## TASK DESCRIPTION
Of all the lines in the material, how many contain the word "benign"? State the number alone.

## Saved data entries
** start **

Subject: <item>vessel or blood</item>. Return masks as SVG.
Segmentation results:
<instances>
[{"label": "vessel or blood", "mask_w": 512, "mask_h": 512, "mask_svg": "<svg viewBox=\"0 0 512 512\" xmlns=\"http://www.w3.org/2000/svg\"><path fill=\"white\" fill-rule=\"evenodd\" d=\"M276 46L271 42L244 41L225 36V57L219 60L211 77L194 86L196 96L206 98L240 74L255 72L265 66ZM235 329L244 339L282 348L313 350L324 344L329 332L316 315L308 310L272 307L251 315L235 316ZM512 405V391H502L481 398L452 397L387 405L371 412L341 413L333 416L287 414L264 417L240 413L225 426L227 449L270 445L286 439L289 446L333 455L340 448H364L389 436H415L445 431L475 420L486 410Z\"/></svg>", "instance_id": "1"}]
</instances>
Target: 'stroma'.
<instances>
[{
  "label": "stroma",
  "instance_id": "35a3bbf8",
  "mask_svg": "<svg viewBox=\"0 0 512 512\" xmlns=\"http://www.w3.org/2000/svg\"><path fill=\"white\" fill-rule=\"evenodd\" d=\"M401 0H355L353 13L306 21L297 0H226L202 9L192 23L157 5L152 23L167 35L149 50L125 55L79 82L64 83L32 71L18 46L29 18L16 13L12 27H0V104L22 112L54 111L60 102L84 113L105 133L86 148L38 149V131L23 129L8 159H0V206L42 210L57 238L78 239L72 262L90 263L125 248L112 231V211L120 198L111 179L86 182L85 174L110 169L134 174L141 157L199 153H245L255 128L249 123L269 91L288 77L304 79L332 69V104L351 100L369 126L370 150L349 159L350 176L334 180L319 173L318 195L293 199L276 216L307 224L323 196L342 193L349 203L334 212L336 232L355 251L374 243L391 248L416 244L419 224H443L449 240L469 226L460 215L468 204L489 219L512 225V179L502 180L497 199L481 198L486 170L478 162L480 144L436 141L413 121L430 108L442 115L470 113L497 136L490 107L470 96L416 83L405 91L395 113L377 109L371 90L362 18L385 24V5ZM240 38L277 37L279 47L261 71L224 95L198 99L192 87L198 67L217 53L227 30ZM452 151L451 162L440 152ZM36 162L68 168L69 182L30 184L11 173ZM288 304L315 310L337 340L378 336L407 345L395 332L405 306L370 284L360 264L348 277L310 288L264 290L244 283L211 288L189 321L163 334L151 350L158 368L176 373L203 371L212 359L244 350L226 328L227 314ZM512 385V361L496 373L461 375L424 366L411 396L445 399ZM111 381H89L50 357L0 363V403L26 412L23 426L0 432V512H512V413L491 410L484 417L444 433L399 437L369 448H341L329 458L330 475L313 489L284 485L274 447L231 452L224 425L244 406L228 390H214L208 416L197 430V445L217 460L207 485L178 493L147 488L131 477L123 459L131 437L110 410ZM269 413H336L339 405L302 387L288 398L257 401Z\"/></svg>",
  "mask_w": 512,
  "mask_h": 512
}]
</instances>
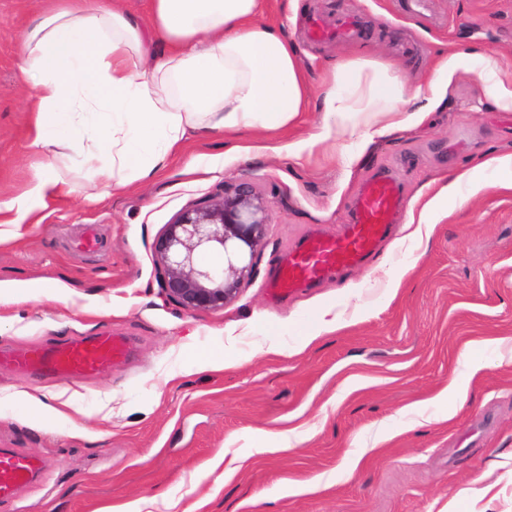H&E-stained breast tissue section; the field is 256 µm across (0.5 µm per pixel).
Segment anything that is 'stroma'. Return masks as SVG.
<instances>
[{"mask_svg":"<svg viewBox=\"0 0 512 512\" xmlns=\"http://www.w3.org/2000/svg\"><path fill=\"white\" fill-rule=\"evenodd\" d=\"M41 0H0V203L27 187L43 158L31 143L32 92L19 44ZM356 14L362 32L310 37L311 16ZM305 70L306 112L285 131L191 138L150 181L83 193L86 168L63 157L57 177L73 192L45 201L0 244V351L55 345L102 330L127 336L125 362L90 378L0 368V448L41 456L45 470L0 512H103L131 501L143 512H512V193L488 187L430 240L407 239L414 199L446 184L483 153L512 152V112L498 110L478 74L460 67L443 103L416 129L371 145L352 166L330 144L295 161L289 143L322 120L325 73L364 54L391 64L406 87L429 81L442 53L486 52L512 68V0H302L284 30ZM250 155H242V148ZM387 173L402 204L377 254L292 295L268 291L278 261L305 236L343 233L365 186ZM252 182L269 203L270 231L256 274L221 310L169 301L152 243L185 208ZM94 230L98 247L76 246ZM408 267L396 297L387 271ZM334 307L345 327L297 351L298 323ZM477 336L506 343L482 352L477 374L457 362ZM278 354H267L270 345ZM229 355L234 367L199 369ZM468 384L455 417L407 405L450 377ZM61 394L73 421L36 423L28 397ZM301 441L280 446L279 432ZM390 439L377 443L380 433Z\"/></svg>","mask_w":512,"mask_h":512,"instance_id":"stroma-1","label":"stroma"}]
</instances>
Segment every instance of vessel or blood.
<instances>
[{
  "label": "vessel or blood",
  "instance_id": "vessel-or-blood-1",
  "mask_svg": "<svg viewBox=\"0 0 512 512\" xmlns=\"http://www.w3.org/2000/svg\"><path fill=\"white\" fill-rule=\"evenodd\" d=\"M358 31L355 16L327 25L320 17L310 20V33L319 39H350ZM401 201L397 185L388 178L372 182L363 192L350 224L335 238L305 239L275 271L272 286L281 293L308 287L330 272L363 263L390 230L389 215ZM129 353L126 339L100 332L52 347H33L9 360L18 370L48 373L60 378L95 376ZM41 461L0 450V501L12 499L18 488L42 470Z\"/></svg>",
  "mask_w": 512,
  "mask_h": 512
}]
</instances>
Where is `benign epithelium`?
<instances>
[{"label":"benign epithelium","mask_w":512,"mask_h":512,"mask_svg":"<svg viewBox=\"0 0 512 512\" xmlns=\"http://www.w3.org/2000/svg\"><path fill=\"white\" fill-rule=\"evenodd\" d=\"M270 227L266 198L249 182L184 209L153 244L168 300L186 311L217 310L237 298L255 273V254ZM203 251L224 255L220 270L198 264Z\"/></svg>","instance_id":"benign-epithelium-1"}]
</instances>
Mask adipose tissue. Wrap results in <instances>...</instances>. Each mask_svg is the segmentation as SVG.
I'll return each mask as SVG.
<instances>
[{"instance_id": "1", "label": "adipose tissue", "mask_w": 512, "mask_h": 512, "mask_svg": "<svg viewBox=\"0 0 512 512\" xmlns=\"http://www.w3.org/2000/svg\"><path fill=\"white\" fill-rule=\"evenodd\" d=\"M263 0H149L142 29L108 0H49L22 36V71L34 147L47 160L79 155L98 188L148 178L188 136L278 131L305 111L310 88L282 26L262 21ZM486 81L493 103L512 112V71L491 54L441 57L427 85L406 88L389 66L363 58L336 63L324 85V120L289 144L302 159L333 141L345 165L369 145L419 126L462 62ZM420 101L419 109L407 106ZM512 192V153L481 155L471 168L419 202L413 237L431 236L439 215L462 208L486 186ZM35 170L26 190L0 204V243L18 235L29 202L64 193Z\"/></svg>"}]
</instances>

** end **

## EXPECTED OUTPUT
2